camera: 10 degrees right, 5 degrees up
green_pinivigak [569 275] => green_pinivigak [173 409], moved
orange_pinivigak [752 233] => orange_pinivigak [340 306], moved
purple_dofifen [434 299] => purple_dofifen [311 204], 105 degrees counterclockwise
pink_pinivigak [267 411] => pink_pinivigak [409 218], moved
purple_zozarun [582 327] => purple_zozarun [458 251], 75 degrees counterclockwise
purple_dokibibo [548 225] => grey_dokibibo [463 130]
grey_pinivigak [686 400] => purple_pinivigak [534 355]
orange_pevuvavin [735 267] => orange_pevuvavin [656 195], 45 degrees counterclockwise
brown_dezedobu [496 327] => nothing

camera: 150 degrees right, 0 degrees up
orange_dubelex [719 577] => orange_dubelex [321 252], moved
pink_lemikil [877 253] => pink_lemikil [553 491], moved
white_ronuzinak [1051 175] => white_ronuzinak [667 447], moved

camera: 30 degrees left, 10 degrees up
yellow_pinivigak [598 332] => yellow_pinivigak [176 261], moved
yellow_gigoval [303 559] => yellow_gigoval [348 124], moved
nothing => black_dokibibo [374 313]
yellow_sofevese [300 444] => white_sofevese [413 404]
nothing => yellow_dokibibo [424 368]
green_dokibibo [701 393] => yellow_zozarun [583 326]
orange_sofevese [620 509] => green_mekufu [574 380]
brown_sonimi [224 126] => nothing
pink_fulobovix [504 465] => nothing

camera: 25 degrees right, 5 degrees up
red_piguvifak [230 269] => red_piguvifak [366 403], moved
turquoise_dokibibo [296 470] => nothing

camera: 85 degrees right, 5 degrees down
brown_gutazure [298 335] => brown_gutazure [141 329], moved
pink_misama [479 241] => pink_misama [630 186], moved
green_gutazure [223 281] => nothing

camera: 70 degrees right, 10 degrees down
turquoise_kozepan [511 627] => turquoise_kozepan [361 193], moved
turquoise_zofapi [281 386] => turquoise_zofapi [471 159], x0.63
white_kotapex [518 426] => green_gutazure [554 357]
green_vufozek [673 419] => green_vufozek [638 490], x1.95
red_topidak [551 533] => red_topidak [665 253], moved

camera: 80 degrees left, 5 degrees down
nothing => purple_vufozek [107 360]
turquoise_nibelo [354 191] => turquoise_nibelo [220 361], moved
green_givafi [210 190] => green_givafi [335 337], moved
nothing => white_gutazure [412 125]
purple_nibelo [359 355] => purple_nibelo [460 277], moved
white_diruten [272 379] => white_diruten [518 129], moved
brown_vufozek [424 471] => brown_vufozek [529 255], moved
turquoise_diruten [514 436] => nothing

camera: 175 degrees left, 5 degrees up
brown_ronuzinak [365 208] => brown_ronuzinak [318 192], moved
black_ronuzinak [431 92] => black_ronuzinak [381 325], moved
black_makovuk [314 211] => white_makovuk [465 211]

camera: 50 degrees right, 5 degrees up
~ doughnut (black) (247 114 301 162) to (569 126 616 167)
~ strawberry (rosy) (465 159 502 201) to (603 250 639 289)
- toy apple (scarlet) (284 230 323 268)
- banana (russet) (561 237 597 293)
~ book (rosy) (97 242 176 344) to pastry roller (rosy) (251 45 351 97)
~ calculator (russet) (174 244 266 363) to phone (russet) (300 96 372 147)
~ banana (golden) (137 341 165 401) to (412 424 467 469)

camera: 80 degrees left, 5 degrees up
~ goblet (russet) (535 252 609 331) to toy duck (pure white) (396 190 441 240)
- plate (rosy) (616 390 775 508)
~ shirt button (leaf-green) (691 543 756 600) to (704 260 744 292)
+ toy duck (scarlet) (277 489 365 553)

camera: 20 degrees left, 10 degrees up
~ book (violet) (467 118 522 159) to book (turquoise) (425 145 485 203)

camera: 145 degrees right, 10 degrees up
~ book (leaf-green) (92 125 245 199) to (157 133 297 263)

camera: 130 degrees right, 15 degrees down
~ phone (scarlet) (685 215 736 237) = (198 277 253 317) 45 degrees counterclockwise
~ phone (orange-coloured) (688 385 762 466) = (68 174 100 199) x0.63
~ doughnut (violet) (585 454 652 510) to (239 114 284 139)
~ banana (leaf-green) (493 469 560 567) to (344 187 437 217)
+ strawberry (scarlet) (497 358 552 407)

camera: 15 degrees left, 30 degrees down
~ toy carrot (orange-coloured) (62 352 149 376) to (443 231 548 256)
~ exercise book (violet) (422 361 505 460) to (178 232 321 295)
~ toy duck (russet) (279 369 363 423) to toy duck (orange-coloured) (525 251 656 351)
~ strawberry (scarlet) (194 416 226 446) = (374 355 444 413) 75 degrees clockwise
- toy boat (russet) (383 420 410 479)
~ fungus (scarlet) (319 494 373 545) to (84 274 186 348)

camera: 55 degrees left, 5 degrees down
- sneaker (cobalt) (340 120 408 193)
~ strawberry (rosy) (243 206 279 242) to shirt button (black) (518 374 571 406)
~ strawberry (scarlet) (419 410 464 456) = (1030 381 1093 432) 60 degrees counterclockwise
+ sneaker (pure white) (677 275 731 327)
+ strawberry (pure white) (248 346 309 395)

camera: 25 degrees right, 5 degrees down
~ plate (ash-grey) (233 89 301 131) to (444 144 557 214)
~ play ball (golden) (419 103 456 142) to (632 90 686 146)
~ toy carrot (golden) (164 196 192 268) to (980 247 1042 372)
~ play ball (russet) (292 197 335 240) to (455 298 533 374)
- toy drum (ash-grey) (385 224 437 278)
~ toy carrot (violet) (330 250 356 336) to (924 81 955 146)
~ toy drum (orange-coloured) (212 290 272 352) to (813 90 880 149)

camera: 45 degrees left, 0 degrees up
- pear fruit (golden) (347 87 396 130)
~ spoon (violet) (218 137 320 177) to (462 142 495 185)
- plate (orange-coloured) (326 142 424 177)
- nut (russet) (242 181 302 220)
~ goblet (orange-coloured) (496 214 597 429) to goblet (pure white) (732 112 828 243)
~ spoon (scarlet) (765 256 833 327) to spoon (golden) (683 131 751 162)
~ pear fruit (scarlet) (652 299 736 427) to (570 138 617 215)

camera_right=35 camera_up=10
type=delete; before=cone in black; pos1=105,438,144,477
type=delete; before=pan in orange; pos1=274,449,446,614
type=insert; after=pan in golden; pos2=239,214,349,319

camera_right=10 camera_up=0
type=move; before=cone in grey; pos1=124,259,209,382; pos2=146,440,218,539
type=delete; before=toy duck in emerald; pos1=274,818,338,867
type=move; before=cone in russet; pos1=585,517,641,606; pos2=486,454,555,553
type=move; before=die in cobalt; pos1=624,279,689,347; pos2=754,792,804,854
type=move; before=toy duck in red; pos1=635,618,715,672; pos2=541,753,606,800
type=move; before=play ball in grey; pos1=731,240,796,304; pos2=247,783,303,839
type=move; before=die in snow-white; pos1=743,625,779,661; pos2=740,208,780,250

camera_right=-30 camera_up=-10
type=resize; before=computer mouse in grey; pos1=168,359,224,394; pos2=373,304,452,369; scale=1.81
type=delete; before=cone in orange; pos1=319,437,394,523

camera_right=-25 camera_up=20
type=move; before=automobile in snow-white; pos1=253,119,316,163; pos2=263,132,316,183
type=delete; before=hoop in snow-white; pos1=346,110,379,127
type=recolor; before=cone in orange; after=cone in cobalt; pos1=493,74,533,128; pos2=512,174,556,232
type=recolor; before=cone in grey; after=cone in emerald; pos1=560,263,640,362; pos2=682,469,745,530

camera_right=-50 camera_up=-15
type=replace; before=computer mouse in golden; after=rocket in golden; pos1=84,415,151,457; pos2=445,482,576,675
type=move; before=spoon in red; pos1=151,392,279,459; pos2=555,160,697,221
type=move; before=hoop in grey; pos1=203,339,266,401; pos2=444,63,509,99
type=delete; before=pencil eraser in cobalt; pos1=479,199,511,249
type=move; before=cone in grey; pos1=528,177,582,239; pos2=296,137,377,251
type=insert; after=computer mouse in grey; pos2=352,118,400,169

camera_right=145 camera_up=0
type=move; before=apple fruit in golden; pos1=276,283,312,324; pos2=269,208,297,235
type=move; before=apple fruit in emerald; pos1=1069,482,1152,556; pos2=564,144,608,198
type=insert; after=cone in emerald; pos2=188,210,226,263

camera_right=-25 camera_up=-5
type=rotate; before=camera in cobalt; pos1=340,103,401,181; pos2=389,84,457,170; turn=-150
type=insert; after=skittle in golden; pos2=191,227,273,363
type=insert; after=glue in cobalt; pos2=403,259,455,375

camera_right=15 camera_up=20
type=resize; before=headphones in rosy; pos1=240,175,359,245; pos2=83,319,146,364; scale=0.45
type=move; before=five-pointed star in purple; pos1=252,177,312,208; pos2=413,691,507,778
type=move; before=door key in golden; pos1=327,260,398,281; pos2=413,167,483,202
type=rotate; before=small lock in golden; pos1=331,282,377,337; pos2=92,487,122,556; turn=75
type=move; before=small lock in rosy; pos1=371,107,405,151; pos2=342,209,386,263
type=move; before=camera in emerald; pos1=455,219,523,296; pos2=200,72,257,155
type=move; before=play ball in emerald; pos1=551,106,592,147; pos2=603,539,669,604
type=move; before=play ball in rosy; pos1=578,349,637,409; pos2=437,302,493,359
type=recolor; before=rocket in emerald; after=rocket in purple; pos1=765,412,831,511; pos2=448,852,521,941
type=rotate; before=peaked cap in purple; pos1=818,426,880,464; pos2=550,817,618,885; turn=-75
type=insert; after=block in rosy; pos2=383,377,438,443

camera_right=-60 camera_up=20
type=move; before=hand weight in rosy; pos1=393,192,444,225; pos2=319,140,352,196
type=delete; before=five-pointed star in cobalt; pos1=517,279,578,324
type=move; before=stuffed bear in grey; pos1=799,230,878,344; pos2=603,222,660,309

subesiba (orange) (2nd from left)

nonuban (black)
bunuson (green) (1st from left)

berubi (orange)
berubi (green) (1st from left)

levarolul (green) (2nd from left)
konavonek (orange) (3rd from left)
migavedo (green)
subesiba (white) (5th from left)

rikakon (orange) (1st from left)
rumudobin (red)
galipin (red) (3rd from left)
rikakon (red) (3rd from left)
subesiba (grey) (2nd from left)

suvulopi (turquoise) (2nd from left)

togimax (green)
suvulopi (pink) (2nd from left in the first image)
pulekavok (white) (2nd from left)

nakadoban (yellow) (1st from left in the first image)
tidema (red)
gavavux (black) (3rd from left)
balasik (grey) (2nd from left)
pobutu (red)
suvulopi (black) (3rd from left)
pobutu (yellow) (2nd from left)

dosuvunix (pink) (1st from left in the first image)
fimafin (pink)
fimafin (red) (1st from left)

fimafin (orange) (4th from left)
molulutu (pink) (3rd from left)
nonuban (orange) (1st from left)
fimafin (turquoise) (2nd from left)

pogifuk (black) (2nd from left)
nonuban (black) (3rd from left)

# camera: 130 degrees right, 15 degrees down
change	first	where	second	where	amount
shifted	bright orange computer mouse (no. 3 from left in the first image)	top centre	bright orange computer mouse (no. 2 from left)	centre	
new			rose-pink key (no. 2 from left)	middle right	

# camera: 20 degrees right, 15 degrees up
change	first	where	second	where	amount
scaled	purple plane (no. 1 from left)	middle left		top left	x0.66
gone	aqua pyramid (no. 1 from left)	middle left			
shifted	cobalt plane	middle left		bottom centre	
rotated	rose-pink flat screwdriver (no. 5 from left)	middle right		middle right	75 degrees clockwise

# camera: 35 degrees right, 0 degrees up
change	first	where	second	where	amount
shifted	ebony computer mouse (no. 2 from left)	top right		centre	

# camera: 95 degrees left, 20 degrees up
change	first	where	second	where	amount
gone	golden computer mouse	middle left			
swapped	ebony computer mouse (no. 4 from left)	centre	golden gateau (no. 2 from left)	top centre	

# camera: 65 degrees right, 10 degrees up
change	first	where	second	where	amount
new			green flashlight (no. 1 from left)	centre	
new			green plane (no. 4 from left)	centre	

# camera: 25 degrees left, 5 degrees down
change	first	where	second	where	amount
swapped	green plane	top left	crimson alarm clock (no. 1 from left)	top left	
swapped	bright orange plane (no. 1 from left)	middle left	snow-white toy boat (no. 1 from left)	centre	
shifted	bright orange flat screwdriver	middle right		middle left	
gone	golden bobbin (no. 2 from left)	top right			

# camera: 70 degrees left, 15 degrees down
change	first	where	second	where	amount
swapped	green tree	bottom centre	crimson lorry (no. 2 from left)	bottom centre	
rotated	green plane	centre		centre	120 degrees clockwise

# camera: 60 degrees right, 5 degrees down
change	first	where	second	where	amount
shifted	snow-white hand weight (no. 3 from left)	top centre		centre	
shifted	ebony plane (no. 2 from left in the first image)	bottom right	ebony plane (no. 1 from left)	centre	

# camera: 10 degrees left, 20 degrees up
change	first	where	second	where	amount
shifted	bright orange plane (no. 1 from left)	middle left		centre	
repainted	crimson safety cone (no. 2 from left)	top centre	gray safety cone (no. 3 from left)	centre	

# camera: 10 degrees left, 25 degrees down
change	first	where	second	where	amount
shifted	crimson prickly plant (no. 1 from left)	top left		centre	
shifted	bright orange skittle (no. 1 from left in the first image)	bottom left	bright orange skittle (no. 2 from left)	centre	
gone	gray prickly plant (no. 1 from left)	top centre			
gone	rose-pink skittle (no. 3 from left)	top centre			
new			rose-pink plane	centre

## PROBLEM TO SOLVE
Would you retype exactly the lines above, from the line with "nakadoban (yellow) (1st" to the line with "dosuvunix (pink) (1st", with both end lines kept and nothing more?

## SOLUTION FOR THIS TASK
nakadoban (yellow) (1st from left in the first image)
tidema (red)
gavavux (black) (3rd from left)
balasik (grey) (2nd from left)
pobutu (red)
suvulopi (black) (3rd from left)
pobutu (yellow) (2nd from left)

dosuvunix (pink) (1st from left in the first image)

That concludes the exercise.